** SOURCE MATERIAL **
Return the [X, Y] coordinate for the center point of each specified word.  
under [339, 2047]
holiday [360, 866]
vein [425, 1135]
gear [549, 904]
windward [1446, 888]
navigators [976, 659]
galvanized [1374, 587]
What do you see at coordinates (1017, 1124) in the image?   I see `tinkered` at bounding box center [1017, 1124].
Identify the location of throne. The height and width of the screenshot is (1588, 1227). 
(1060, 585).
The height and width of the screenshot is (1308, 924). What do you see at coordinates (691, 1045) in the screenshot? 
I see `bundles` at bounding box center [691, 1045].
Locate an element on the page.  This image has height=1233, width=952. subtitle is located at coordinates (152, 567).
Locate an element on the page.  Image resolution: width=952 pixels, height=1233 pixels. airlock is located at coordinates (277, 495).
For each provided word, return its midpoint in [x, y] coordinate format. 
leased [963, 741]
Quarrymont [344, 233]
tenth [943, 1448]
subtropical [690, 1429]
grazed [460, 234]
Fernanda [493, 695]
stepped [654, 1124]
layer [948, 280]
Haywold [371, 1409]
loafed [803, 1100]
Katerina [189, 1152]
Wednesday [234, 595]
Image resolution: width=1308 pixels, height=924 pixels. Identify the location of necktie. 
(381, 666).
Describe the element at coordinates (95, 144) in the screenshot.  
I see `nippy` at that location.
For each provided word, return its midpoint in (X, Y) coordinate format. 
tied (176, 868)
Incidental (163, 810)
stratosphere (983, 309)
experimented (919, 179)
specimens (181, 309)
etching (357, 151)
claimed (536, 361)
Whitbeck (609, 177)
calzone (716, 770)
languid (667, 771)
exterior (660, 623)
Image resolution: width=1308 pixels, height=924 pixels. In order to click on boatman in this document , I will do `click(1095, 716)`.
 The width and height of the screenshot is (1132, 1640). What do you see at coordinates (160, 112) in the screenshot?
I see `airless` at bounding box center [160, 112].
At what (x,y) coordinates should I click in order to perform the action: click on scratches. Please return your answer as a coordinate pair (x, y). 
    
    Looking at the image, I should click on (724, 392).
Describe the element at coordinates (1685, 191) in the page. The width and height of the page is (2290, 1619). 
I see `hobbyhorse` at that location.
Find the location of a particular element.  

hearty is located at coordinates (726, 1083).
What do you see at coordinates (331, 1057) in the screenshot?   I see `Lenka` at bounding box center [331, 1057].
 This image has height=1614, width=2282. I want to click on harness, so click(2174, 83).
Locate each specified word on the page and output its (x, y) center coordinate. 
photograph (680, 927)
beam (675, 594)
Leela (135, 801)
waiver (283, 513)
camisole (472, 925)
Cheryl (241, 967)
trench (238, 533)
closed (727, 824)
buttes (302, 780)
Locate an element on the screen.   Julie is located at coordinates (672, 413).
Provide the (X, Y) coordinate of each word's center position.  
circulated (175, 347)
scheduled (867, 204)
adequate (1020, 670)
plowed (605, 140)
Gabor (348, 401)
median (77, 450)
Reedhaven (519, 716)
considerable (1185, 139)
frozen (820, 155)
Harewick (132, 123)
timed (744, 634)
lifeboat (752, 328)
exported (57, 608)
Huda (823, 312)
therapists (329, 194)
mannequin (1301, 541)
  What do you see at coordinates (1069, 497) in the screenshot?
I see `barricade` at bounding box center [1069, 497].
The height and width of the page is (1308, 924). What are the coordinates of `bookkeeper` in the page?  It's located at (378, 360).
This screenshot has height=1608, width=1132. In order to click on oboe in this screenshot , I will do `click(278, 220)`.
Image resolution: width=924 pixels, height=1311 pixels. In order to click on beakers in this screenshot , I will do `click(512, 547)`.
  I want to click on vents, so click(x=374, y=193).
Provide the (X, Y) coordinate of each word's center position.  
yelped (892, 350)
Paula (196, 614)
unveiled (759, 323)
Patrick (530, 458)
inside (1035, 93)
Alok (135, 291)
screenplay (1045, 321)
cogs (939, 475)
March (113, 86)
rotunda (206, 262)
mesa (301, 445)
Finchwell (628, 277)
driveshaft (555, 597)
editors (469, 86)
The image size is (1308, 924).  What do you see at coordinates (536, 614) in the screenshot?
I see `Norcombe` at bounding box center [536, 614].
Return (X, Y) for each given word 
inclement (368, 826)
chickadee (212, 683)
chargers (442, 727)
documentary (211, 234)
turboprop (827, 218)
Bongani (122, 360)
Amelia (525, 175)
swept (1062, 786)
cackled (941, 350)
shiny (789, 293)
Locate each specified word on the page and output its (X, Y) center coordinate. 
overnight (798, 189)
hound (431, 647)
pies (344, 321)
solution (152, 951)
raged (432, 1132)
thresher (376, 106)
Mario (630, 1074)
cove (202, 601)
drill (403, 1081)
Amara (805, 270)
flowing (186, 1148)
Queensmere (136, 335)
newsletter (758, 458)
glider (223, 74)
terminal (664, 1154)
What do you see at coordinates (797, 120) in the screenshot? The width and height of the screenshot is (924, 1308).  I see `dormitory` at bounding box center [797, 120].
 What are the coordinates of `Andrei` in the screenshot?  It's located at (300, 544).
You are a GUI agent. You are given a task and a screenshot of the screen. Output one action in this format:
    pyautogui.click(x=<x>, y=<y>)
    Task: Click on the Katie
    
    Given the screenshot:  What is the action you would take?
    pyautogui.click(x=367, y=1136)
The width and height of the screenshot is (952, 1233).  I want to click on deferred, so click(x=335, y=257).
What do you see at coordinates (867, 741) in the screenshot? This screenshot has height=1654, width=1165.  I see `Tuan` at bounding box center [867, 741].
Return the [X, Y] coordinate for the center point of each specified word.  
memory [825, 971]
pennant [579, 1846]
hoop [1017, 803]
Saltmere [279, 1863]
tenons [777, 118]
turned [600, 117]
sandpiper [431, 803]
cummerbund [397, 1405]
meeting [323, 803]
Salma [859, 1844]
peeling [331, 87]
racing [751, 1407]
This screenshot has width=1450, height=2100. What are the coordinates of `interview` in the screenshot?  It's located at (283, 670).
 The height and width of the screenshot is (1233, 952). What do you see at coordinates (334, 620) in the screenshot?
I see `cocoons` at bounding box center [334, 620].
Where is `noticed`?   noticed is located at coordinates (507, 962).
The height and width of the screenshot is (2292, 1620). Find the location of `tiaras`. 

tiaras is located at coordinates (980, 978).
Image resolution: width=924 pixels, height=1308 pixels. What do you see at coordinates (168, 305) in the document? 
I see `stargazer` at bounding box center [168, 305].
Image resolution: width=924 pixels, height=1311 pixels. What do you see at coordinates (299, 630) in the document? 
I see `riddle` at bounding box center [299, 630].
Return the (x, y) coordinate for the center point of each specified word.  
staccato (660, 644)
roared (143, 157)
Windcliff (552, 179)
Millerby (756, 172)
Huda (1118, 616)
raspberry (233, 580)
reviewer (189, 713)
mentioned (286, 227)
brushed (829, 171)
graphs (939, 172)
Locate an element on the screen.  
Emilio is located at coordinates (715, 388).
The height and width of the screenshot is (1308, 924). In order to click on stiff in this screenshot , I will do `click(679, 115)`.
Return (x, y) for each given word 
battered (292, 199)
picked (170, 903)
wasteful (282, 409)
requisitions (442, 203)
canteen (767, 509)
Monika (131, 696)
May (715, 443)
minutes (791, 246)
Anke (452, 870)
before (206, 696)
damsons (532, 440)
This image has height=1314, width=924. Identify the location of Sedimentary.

** PROBLEM DETAILS **
Reproduce the entries above word for word, from the line with "Identify the location of throne." up to and including the line with "center [160, 112].".

** RESULT **
Identify the location of throne. The height and width of the screenshot is (1588, 1227). 
(1060, 585).
The height and width of the screenshot is (1308, 924). What do you see at coordinates (691, 1045) in the screenshot? 
I see `bundles` at bounding box center [691, 1045].
Locate an element on the page.  This image has height=1233, width=952. subtitle is located at coordinates (152, 567).
Locate an element on the page.  Image resolution: width=952 pixels, height=1233 pixels. airlock is located at coordinates (277, 495).
For each provided word, return its midpoint in [x, y] coordinate format. 
leased [963, 741]
Quarrymont [344, 233]
tenth [943, 1448]
subtropical [690, 1429]
grazed [460, 234]
Fernanda [493, 695]
stepped [654, 1124]
layer [948, 280]
Haywold [371, 1409]
loafed [803, 1100]
Katerina [189, 1152]
Wednesday [234, 595]
Image resolution: width=1308 pixels, height=924 pixels. Identify the location of necktie. 
(381, 666).
Describe the element at coordinates (95, 144) in the screenshot.  
I see `nippy` at that location.
For each provided word, return its midpoint in (X, Y) coordinate format. 
tied (176, 868)
Incidental (163, 810)
stratosphere (983, 309)
experimented (919, 179)
specimens (181, 309)
etching (357, 151)
claimed (536, 361)
Whitbeck (609, 177)
calzone (716, 770)
languid (667, 771)
exterior (660, 623)
Image resolution: width=1308 pixels, height=924 pixels. In order to click on boatman in this document , I will do `click(1095, 716)`.
 The width and height of the screenshot is (1132, 1640). What do you see at coordinates (160, 112) in the screenshot?
I see `airless` at bounding box center [160, 112].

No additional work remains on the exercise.